# [Goal of the exercise]
Your answer must be the exact lines from the one holding "moved,berry (snow-white),(454 497" through the final line of the records below, both included, and nothing more.

# [Information given]
==================================================

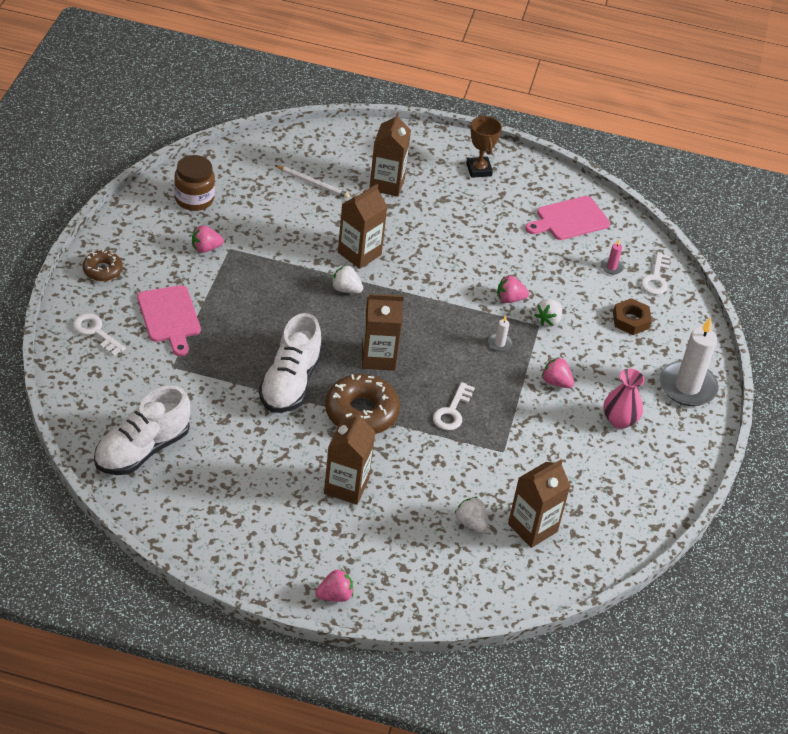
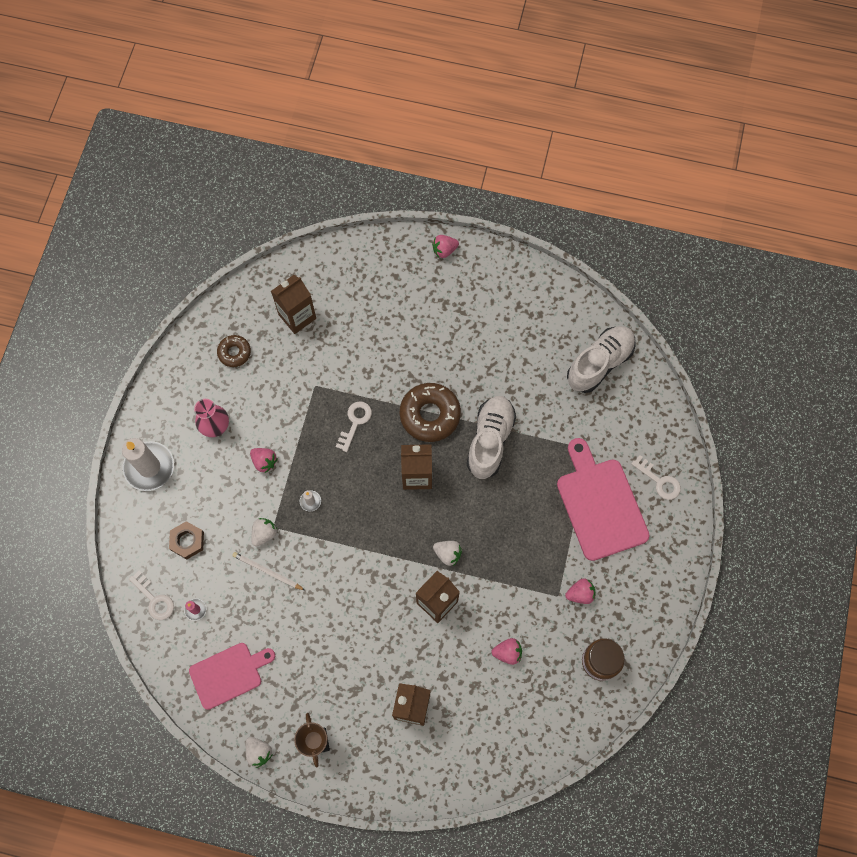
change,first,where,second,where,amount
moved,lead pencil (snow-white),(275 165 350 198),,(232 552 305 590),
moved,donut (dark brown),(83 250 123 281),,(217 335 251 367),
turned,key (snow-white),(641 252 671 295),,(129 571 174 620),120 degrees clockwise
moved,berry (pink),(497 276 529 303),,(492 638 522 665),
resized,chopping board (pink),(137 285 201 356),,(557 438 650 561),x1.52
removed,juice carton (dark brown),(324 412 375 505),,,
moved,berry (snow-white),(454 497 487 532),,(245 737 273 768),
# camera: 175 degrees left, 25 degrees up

==================================================

# [Response area]
moved,berry (snow-white),(454 497 487 532),,(245 737 273 768),
# camera: 175 degrees left, 25 degrees up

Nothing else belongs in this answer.